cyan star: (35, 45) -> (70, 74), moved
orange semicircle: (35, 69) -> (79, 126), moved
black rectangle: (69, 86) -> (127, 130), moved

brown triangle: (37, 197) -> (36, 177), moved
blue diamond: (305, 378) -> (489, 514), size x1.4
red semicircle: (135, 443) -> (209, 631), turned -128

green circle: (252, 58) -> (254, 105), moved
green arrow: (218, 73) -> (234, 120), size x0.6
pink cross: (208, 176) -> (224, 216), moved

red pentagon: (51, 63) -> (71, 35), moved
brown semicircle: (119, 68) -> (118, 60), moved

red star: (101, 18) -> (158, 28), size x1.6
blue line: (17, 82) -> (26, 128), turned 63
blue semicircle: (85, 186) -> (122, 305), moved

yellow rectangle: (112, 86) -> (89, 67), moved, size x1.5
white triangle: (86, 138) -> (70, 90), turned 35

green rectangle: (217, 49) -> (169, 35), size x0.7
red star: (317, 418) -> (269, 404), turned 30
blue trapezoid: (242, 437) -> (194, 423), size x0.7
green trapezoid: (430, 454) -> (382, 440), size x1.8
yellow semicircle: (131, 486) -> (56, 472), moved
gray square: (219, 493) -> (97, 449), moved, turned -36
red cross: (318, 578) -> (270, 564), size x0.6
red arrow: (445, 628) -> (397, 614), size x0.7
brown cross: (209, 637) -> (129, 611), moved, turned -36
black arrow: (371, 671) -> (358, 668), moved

--

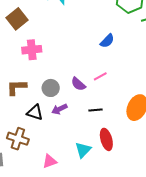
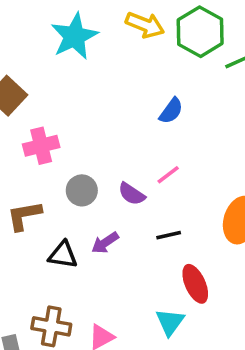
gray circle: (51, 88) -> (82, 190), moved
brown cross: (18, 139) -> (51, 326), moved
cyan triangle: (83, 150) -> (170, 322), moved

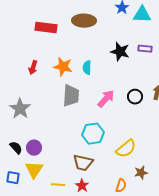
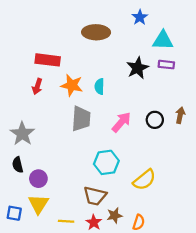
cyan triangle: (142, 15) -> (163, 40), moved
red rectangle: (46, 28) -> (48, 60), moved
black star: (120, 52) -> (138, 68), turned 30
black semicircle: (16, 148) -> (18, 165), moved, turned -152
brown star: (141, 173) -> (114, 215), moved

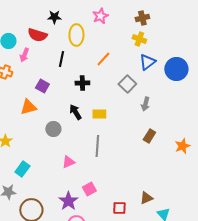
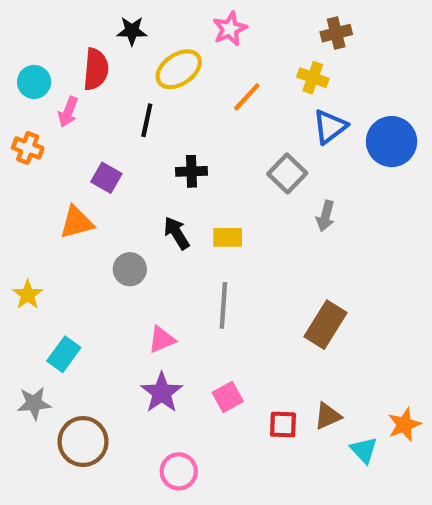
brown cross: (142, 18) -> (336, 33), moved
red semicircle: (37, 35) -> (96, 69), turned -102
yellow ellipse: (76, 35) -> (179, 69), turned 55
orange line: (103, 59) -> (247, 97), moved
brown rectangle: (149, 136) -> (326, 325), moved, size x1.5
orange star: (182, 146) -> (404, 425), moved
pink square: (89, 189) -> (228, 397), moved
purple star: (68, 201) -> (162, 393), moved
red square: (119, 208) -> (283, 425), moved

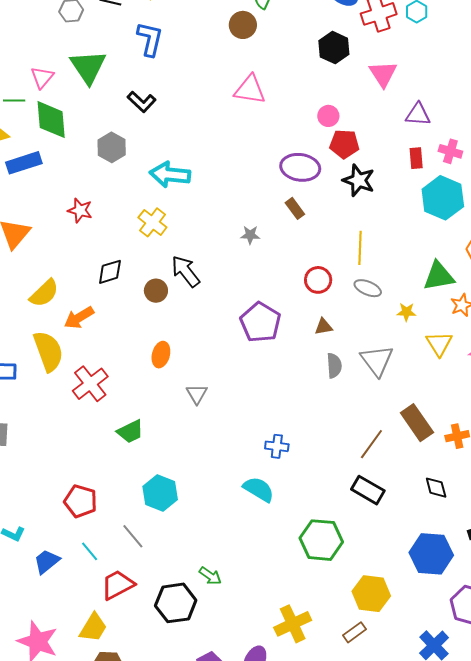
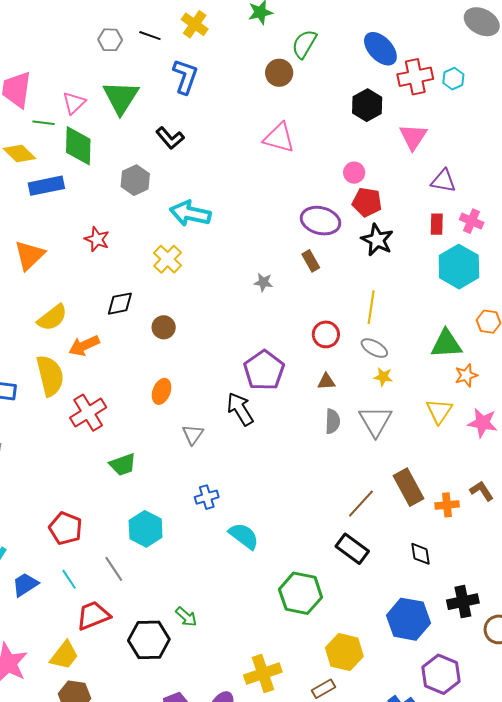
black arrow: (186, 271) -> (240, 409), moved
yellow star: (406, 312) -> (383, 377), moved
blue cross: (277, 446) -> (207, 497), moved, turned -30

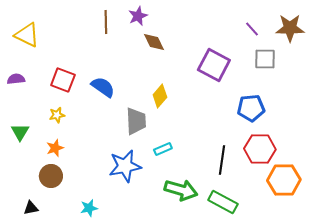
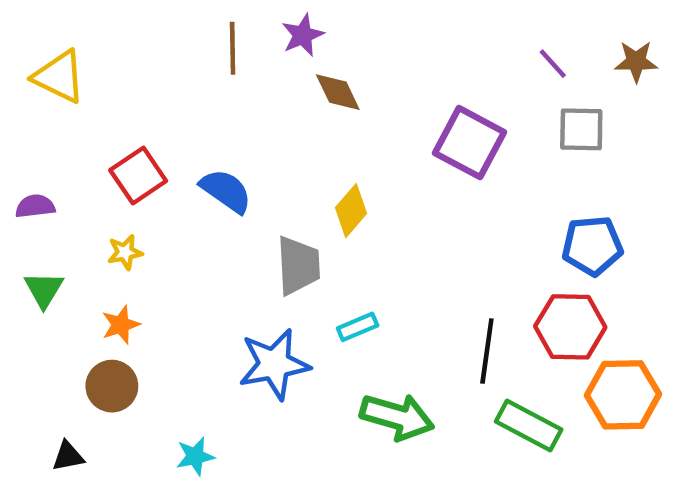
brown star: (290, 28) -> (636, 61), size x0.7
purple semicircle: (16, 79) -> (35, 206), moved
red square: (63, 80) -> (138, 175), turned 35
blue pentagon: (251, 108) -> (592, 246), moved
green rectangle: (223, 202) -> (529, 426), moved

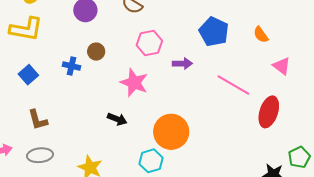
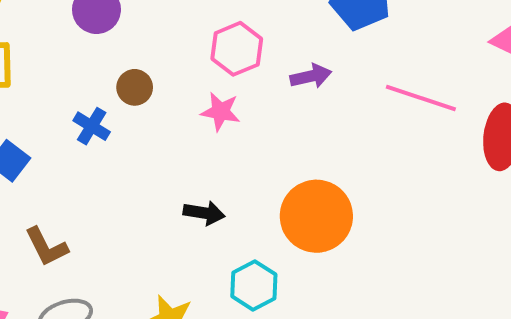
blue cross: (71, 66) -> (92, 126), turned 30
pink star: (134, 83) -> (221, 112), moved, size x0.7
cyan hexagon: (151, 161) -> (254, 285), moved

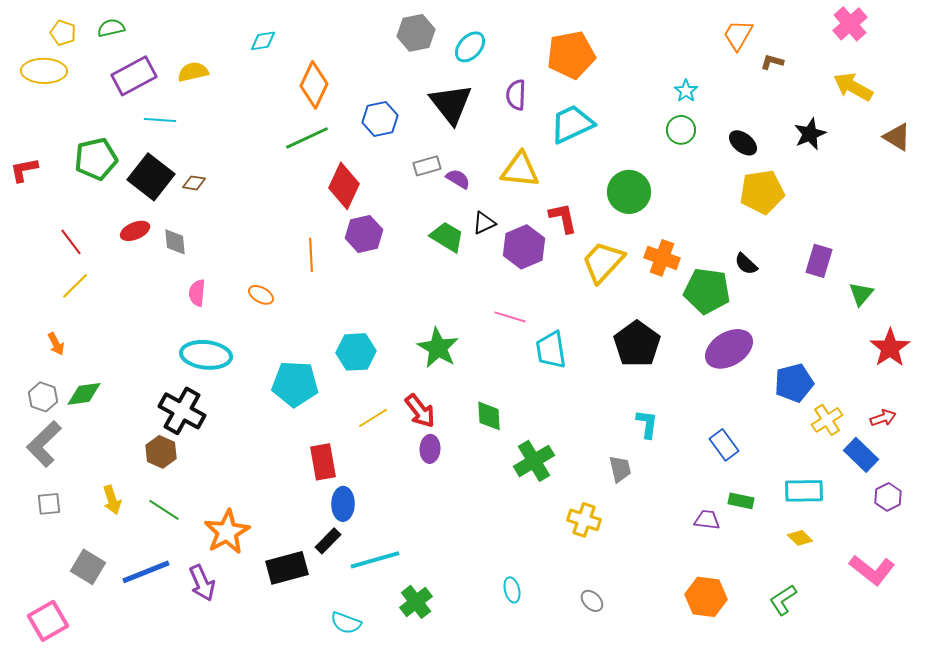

Problem requirements:
Reproduce exactly, and only, the part of the listing above that begins at the line with "yellow rectangle: (112, 86)" and goes on through the line with "black arrow: (371, 671) -> (358, 668), moved".

Written answer:
yellow rectangle: (112, 86) -> (89, 67), moved, size x1.5
white triangle: (86, 138) -> (70, 90), turned 35

green rectangle: (217, 49) -> (169, 35), size x0.7
red star: (317, 418) -> (269, 404), turned 30
blue trapezoid: (242, 437) -> (194, 423), size x0.7
green trapezoid: (430, 454) -> (382, 440), size x1.8
yellow semicircle: (131, 486) -> (56, 472), moved
gray square: (219, 493) -> (97, 449), moved, turned -36
red cross: (318, 578) -> (270, 564), size x0.6
red arrow: (445, 628) -> (397, 614), size x0.7
brown cross: (209, 637) -> (129, 611), moved, turned -36
black arrow: (371, 671) -> (358, 668), moved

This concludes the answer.